■ TASK BRIEF: Give back exactly the lines from the start of the entries below to the line holding "U3: NAND (in", that line included, and leave every picture out.

[Before-and-after change data]
━━━━━━━━━━

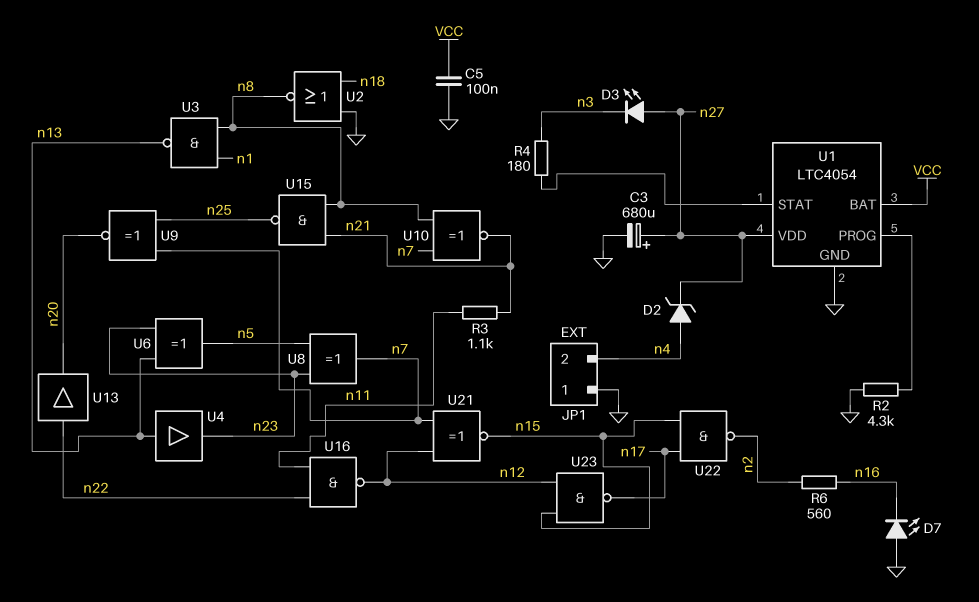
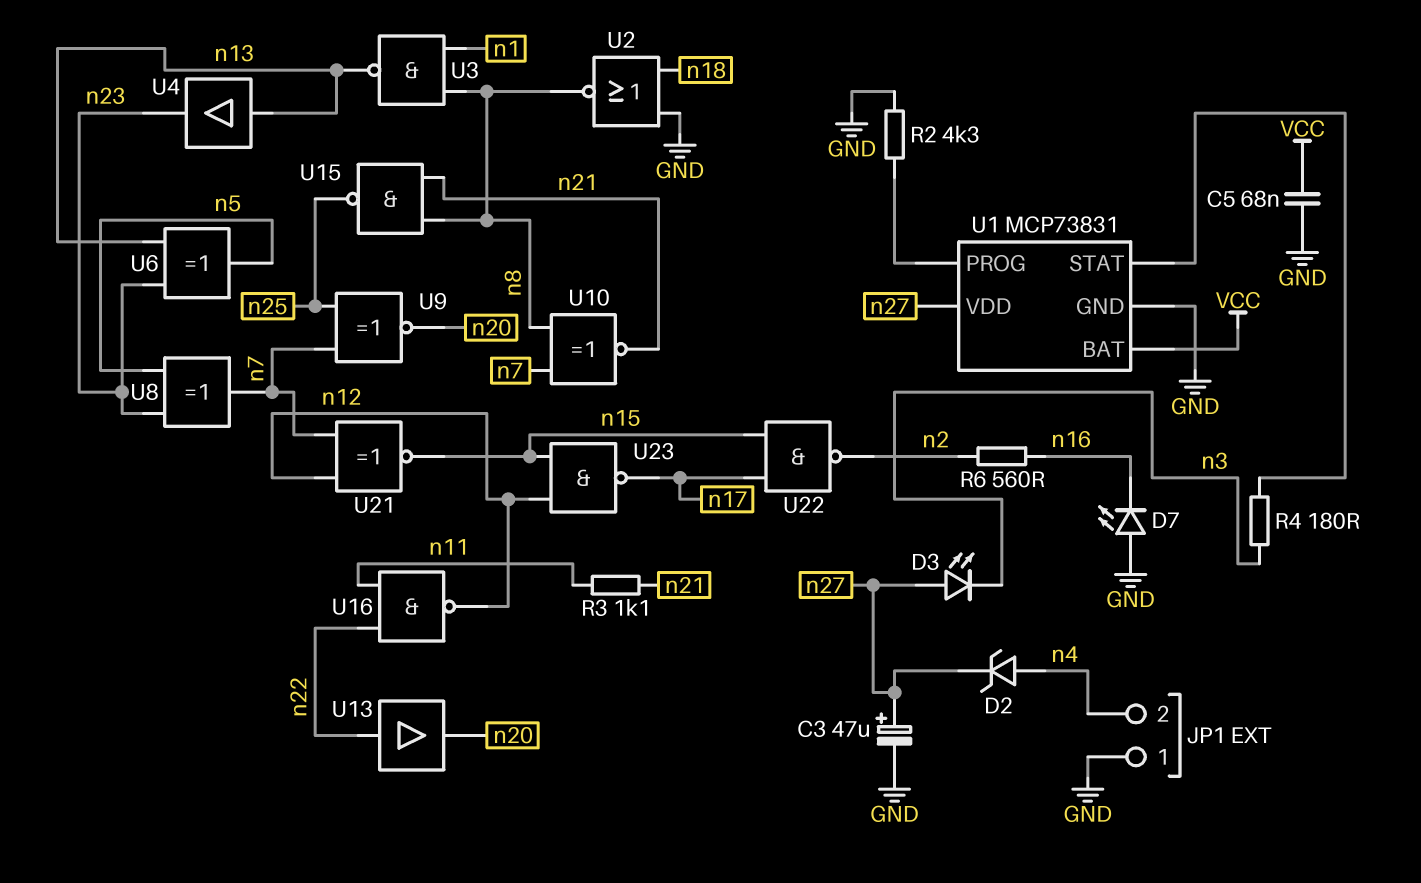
C3: 680uF (plus n27, minus GND) -> 47uF (plus n27, minus GND)
C5: 100nF (GND, VCC) -> 68nF (GND, VCC)
U1: LTC4054 -> MCP73831

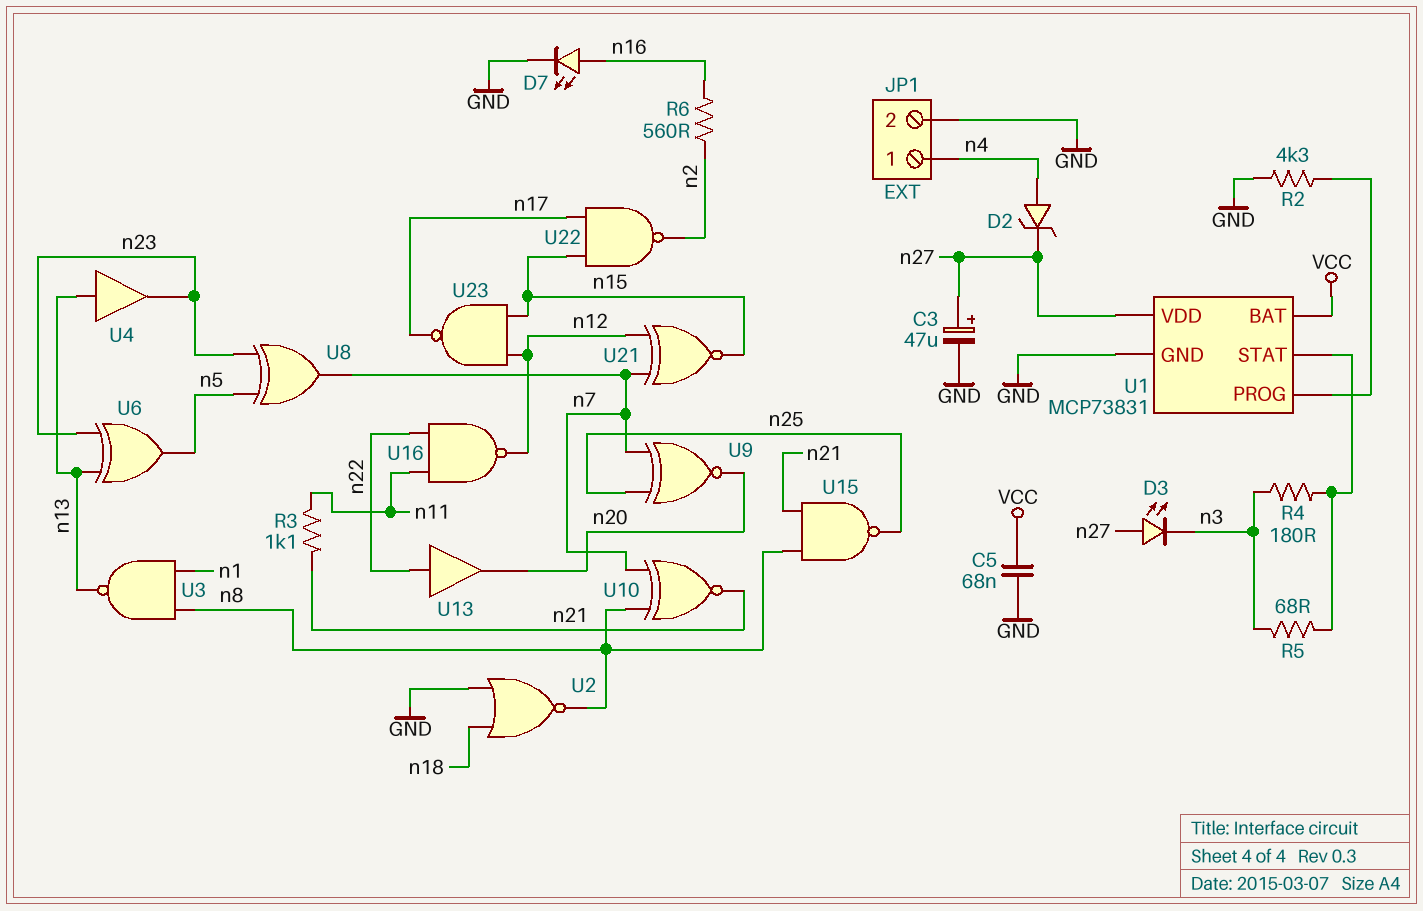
D7: LED (A GND, K n16) -> LED (A n16, K GND)
JP1 pin 1: GND -> n4
JP1 pin 2: n4 -> GND
R5: none -> 68 (U1/STAT, n3)

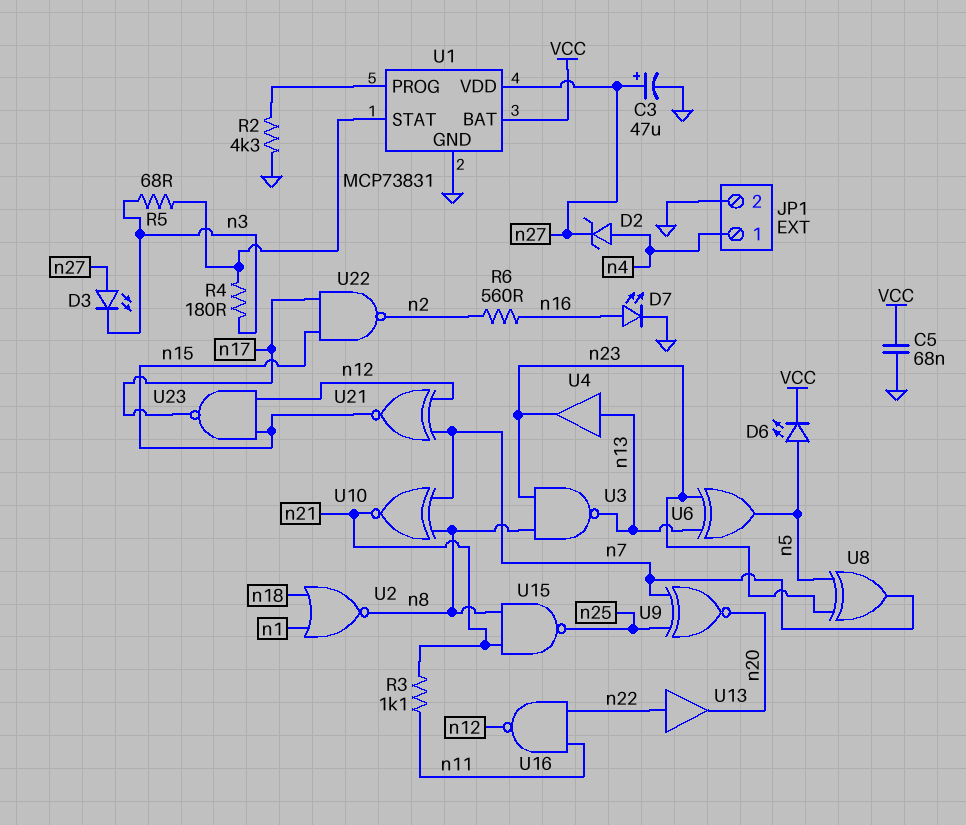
D6: none -> LED (A n5, K VCC)
U2: NOR (in GND, in n18, out n8) -> NOR (in n1, in n18, out n8)
U3: NAND (in n1, in n8, out n13) -> NAND (in n8, in n23, out n13)

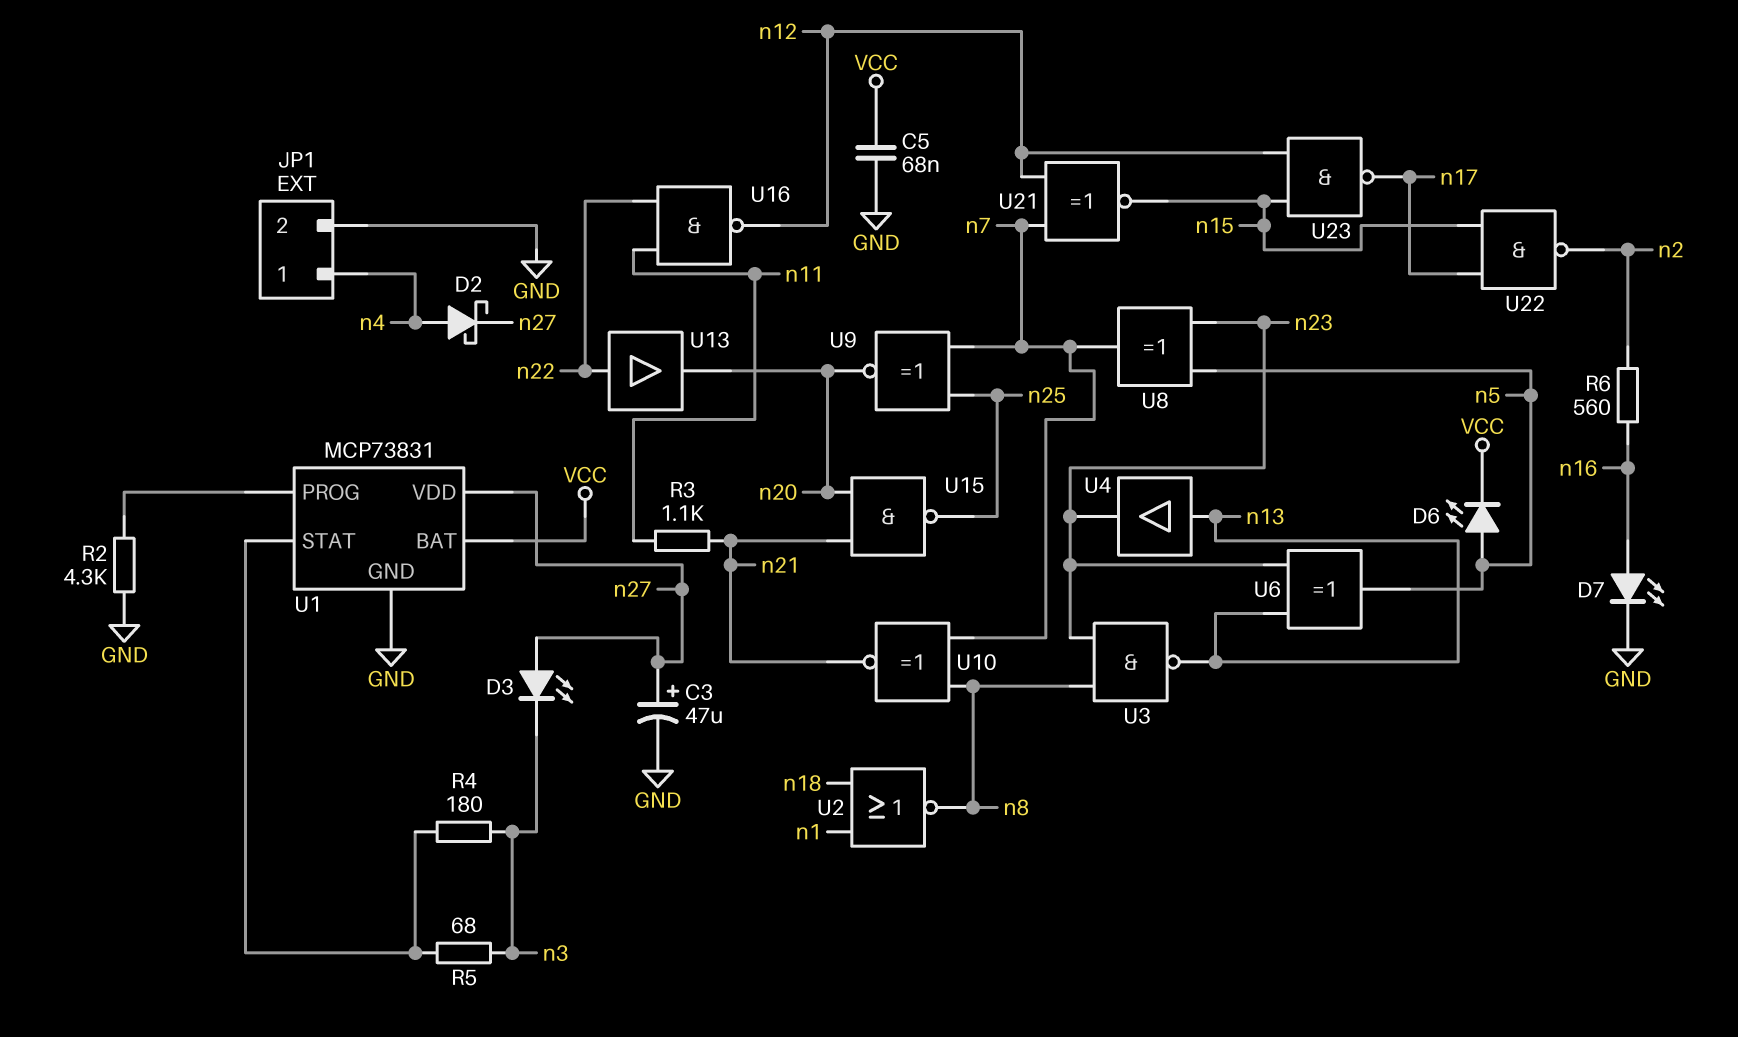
D2: zener (A n4, K n27) -> schottky (A n4, K n27)
U15: NAND (in n8, in n21, out n25) -> NAND (in n20, in n21, out n25)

━━━━━━━━━━

■ RESULT OF THE EXERCISE:
C3: 680uF (plus n27, minus GND) -> 47uF (plus n27, minus GND)
C5: 100nF (GND, VCC) -> 68nF (GND, VCC)
U1: LTC4054 -> MCP73831

D7: LED (A GND, K n16) -> LED (A n16, K GND)
JP1 pin 1: GND -> n4
JP1 pin 2: n4 -> GND
R5: none -> 68 (U1/STAT, n3)

D6: none -> LED (A n5, K VCC)
U2: NOR (in GND, in n18, out n8) -> NOR (in n1, in n18, out n8)
U3: NAND (in n1, in n8, out n13) -> NAND (in n8, in n23, out n13)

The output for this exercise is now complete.